EXERCISE PROMPT:
Extract the records below word for word and ignore the images.
____
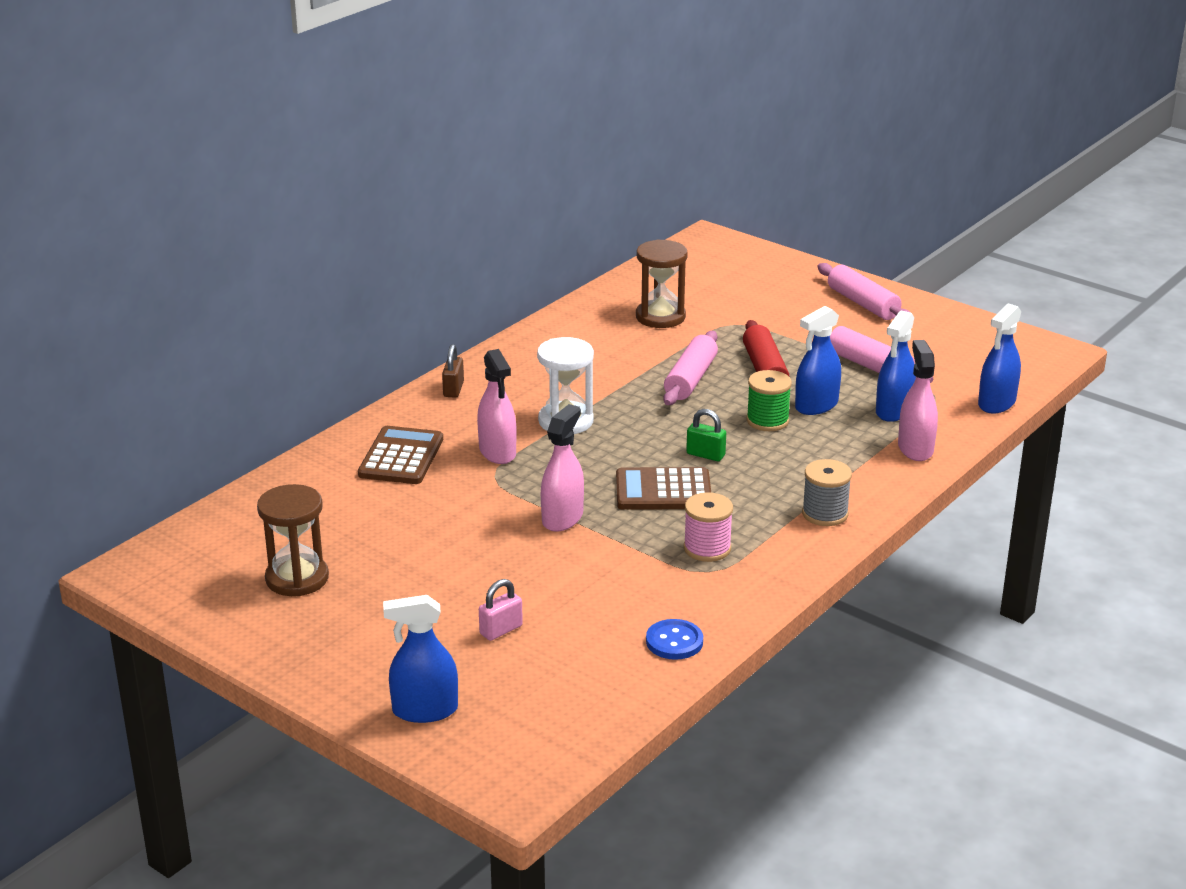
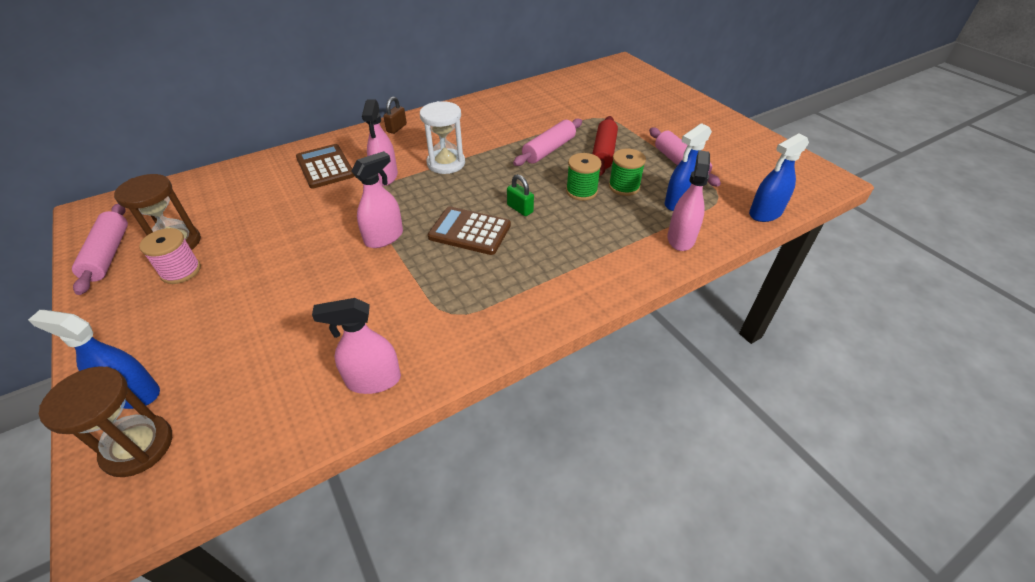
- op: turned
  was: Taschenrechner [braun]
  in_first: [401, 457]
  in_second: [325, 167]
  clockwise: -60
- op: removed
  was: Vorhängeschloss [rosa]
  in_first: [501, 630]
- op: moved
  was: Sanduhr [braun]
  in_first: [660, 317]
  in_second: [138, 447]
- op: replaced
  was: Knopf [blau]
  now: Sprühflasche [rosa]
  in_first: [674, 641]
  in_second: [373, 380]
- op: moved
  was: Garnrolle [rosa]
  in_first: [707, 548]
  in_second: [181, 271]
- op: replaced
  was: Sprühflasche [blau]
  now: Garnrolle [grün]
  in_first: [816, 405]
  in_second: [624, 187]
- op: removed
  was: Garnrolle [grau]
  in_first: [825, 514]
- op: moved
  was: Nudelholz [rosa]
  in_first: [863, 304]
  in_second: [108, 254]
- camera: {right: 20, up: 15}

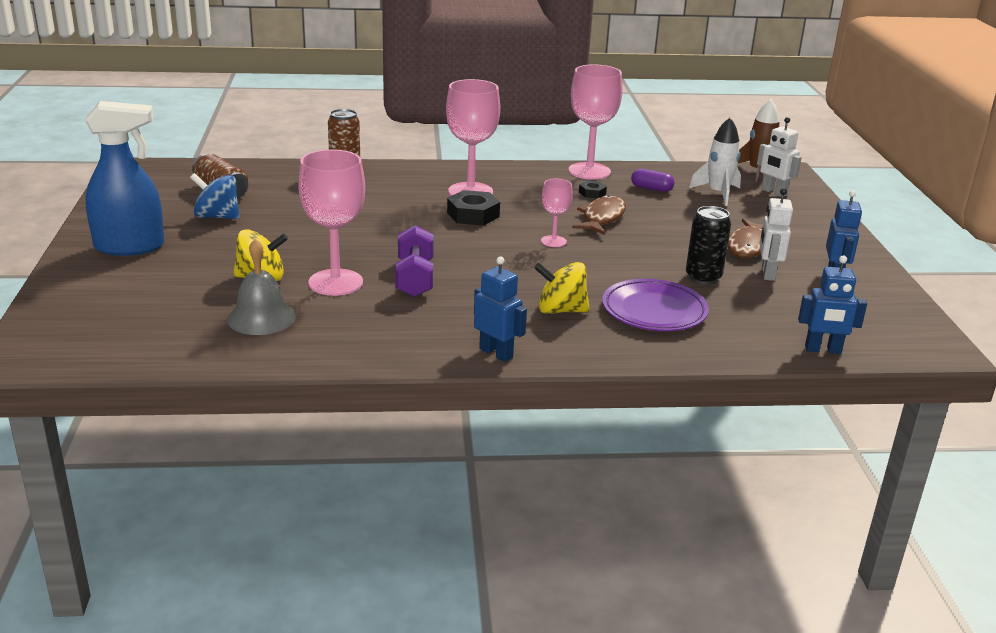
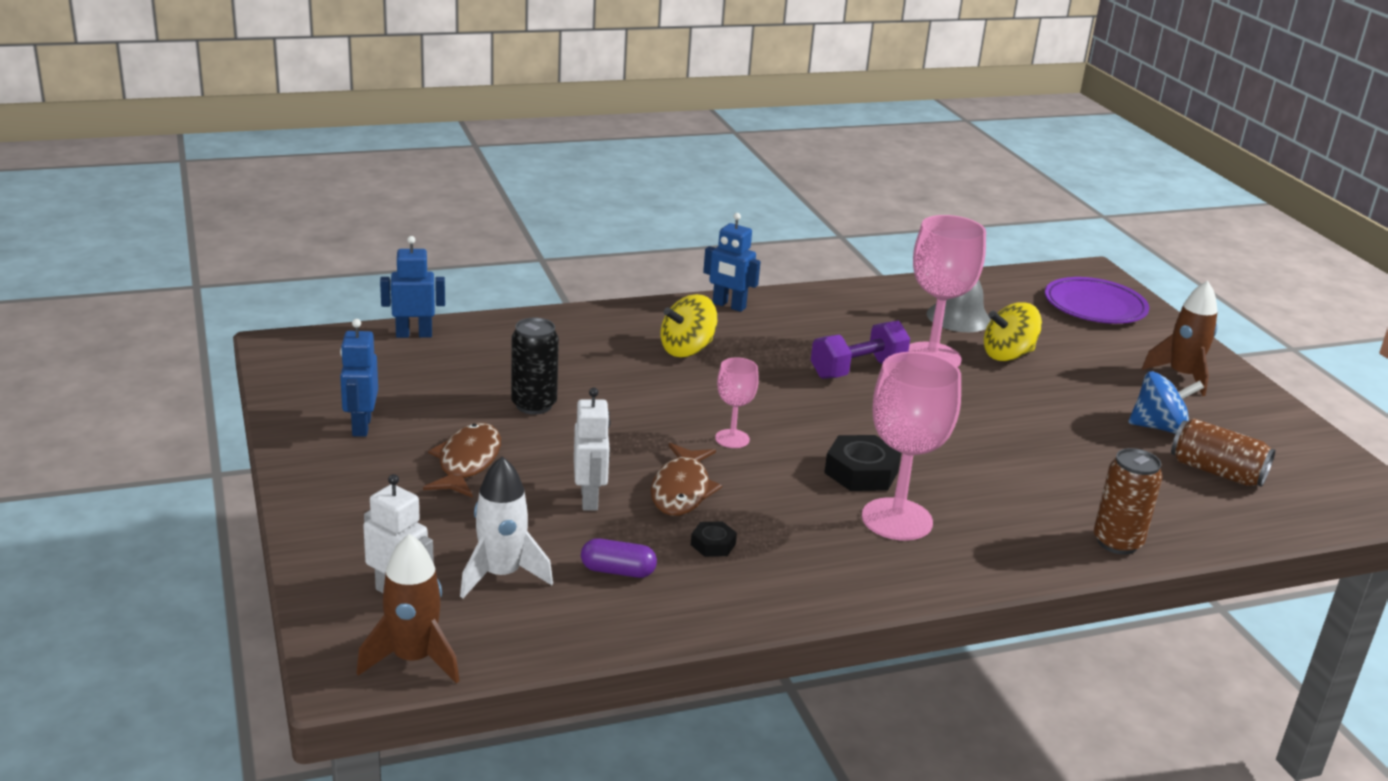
- op: replaced
  was: Sprühflasche [blau]
  now: Rakete [braun]
  in_first: [130, 247]
  in_second: [1182, 376]
- op: turned
  was: Hantel [lila]
  in_first: [415, 278]
  in_second: [857, 370]
  clockwise: 75
- op: turned
  was: Kreisel [gelb]
  in_first: [560, 310]
  in_second: [687, 350]
  clockwise: 150
- op: removed
  was: Kelch [rosa]
  in_first: [589, 171]
- op: moved
  was: Teller [lila]
  in_first: [654, 311]
  in_second: [1095, 306]
- op: moved
  was: Roboter [weiß]
  in_first: [767, 273]
  in_second: [590, 499]
- camera: {right: 165, up: 0}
____
THE COMPLETED TASK:
- op: turned
  was: Taschenrechner [braun]
  in_first: [401, 457]
  in_second: [325, 167]
  clockwise: -60
- op: removed
  was: Vorhängeschloss [rosa]
  in_first: [501, 630]
- op: moved
  was: Sanduhr [braun]
  in_first: [660, 317]
  in_second: [138, 447]
- op: replaced
  was: Knopf [blau]
  now: Sprühflasche [rosa]
  in_first: [674, 641]
  in_second: [373, 380]
- op: moved
  was: Garnrolle [rosa]
  in_first: [707, 548]
  in_second: [181, 271]
- op: replaced
  was: Sprühflasche [blau]
  now: Garnrolle [grün]
  in_first: [816, 405]
  in_second: [624, 187]
- op: removed
  was: Garnrolle [grau]
  in_first: [825, 514]
- op: moved
  was: Nudelholz [rosa]
  in_first: [863, 304]
  in_second: [108, 254]
- camera: {right: 20, up: 15}

- op: replaced
  was: Sprühflasche [blau]
  now: Rakete [braun]
  in_first: [130, 247]
  in_second: [1182, 376]
- op: turned
  was: Hantel [lila]
  in_first: [415, 278]
  in_second: [857, 370]
  clockwise: 75
- op: turned
  was: Kreisel [gelb]
  in_first: [560, 310]
  in_second: [687, 350]
  clockwise: 150
- op: removed
  was: Kelch [rosa]
  in_first: [589, 171]
- op: moved
  was: Teller [lila]
  in_first: [654, 311]
  in_second: [1095, 306]
- op: moved
  was: Roboter [weiß]
  in_first: [767, 273]
  in_second: [590, 499]
- camera: {right: 165, up: 0}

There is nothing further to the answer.